____ SUPPLIED MATERIAL

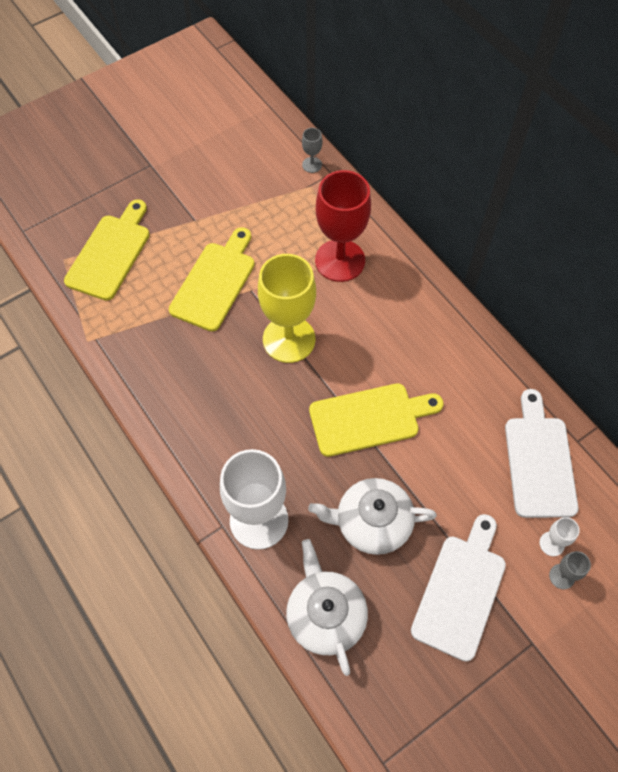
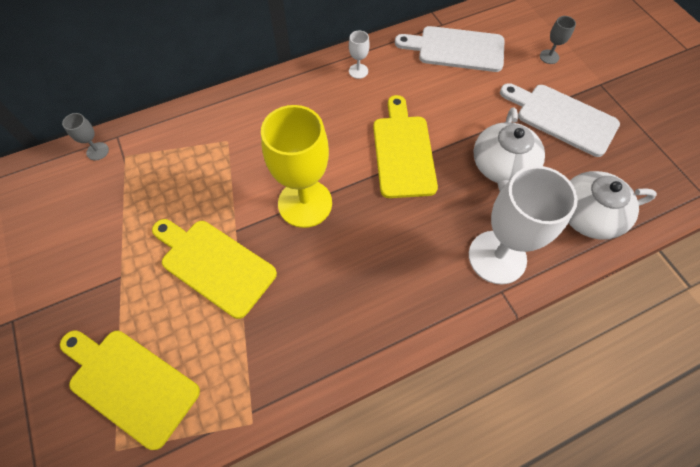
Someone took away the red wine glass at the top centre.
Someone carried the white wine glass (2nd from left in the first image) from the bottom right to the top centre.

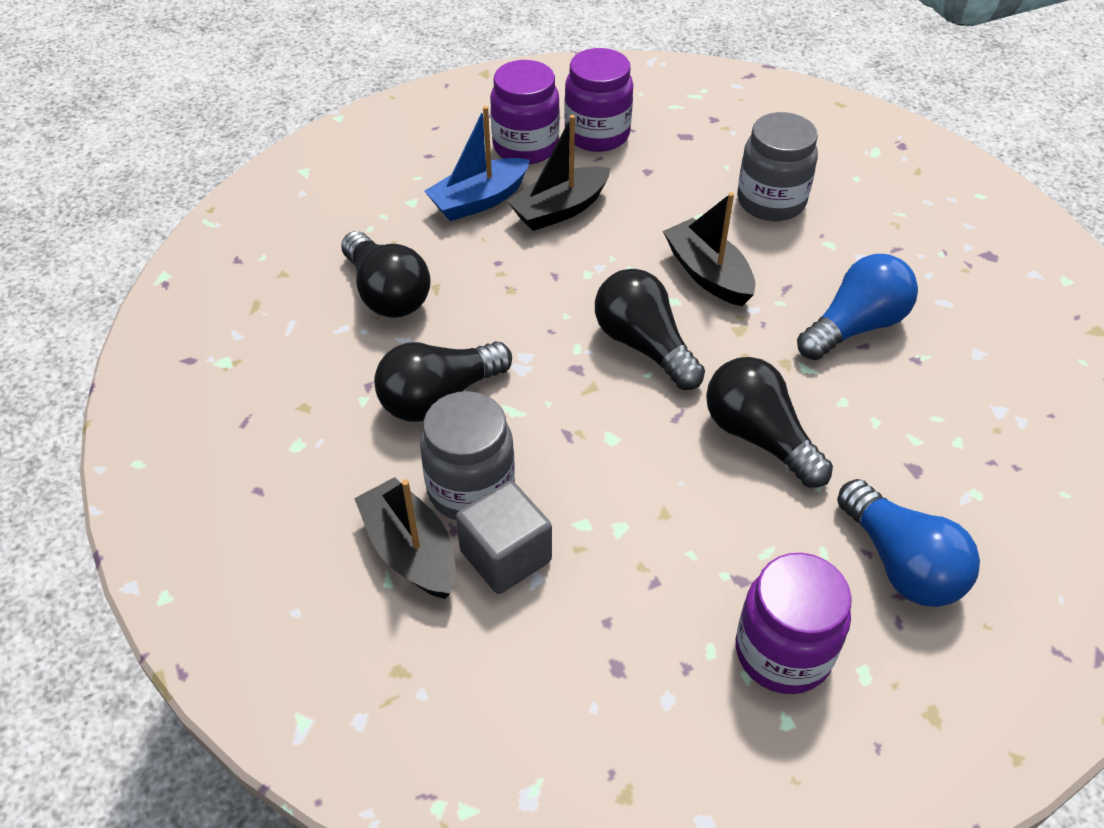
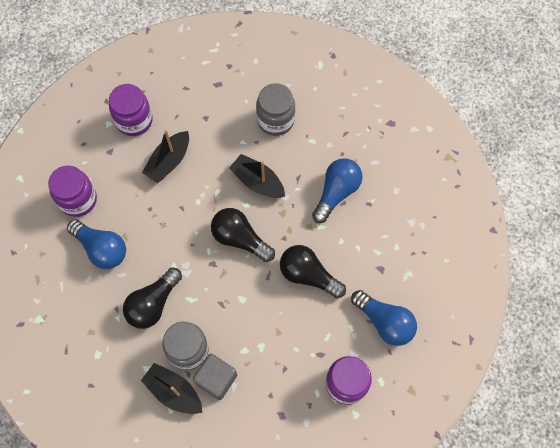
Someone carried the violet jam jar (2nd from left in the first image) from the top centre to the middle left.
Someone took away the blue sailboat at the top centre.
Someone repainted the black lightbulb (1st from left) at the top centre, which became the blue lightbulb (1st from left) at the middle left.

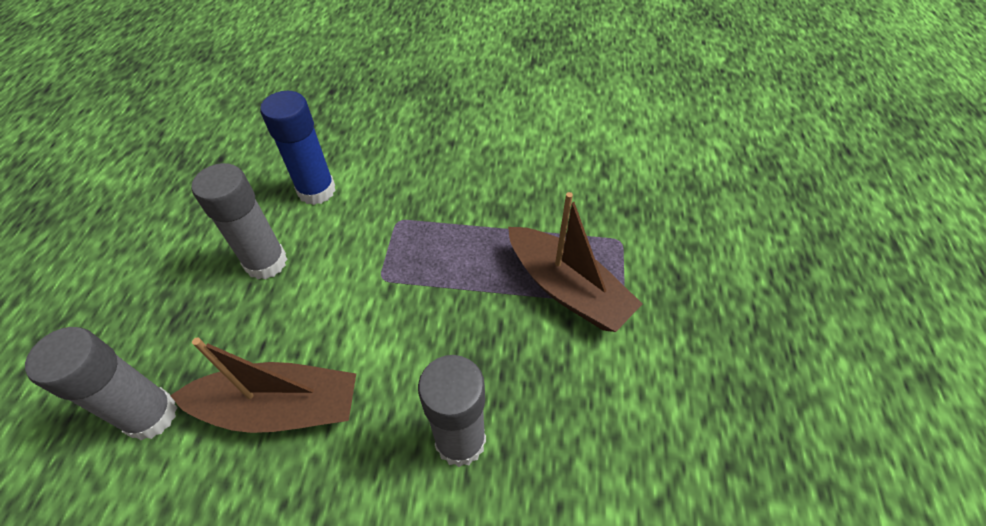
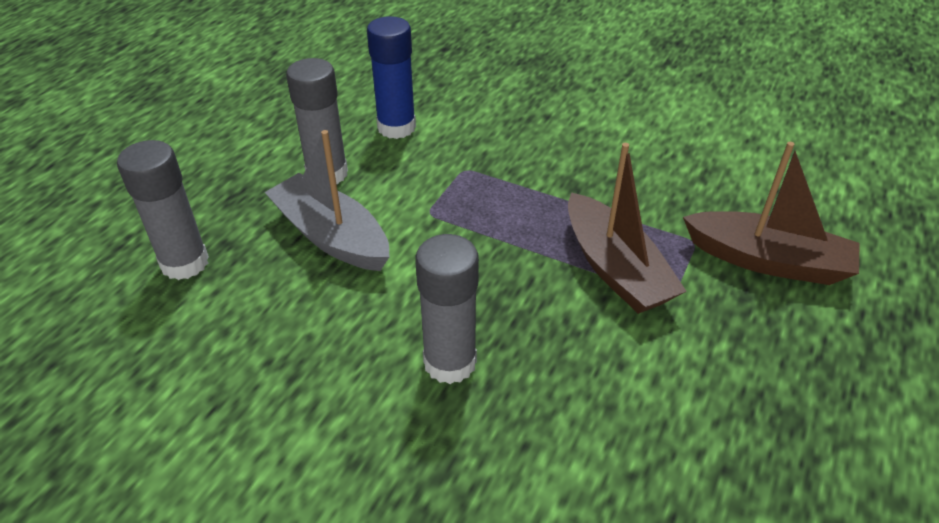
Someone carried the brown sailboat (1st from left in the first image) from the bottom left to the middle right.
Someone put down the gray sailboat at the centre.

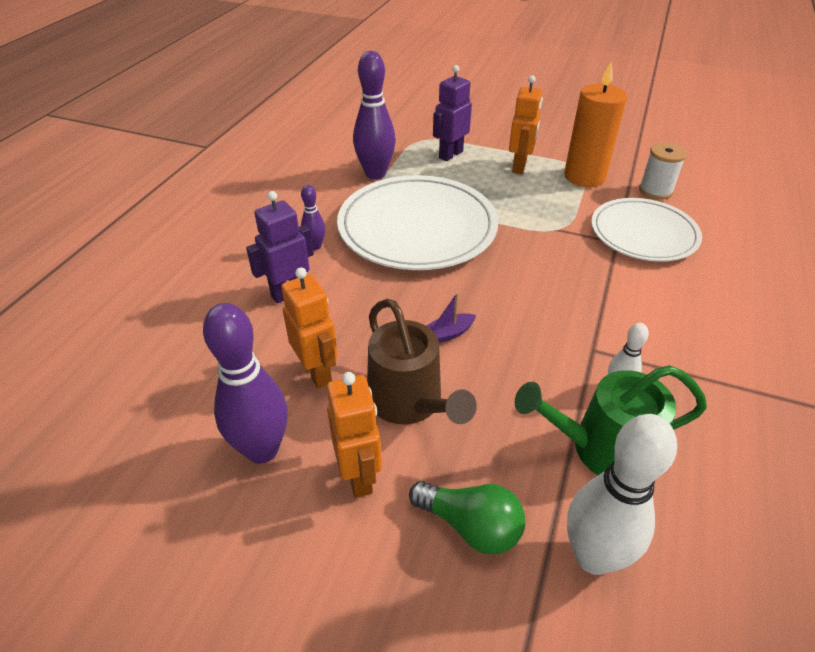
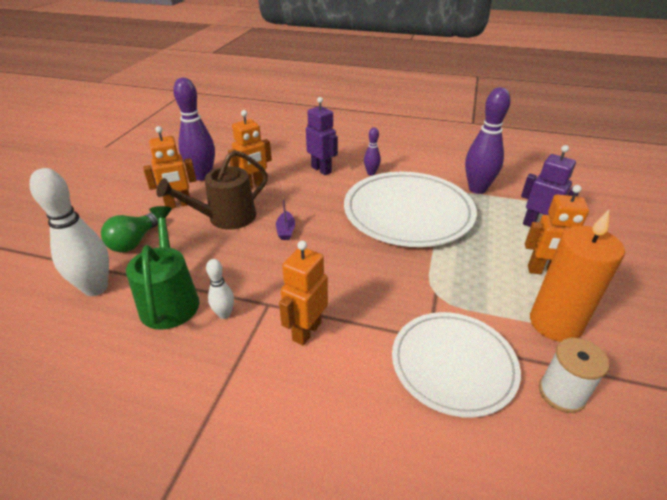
Someone rotated the violet sailboat at the centre by 150 degrees counterclockwise.
Someone put down the orange toy robot (3rd from left) at the centre.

________

§ **THE PROBLEM**:
Copy word for word each line of the data above, from the first through the one containing "Someone took away the blue", and include no pictures.

§ **EXERCISE OUTPUT**:
Someone took away the red wine glass at the top centre.
Someone carried the white wine glass (2nd from left in the first image) from the bottom right to the top centre.

Someone carried the violet jam jar (2nd from left in the first image) from the top centre to the middle left.
Someone took away the blue sailboat at the top centre.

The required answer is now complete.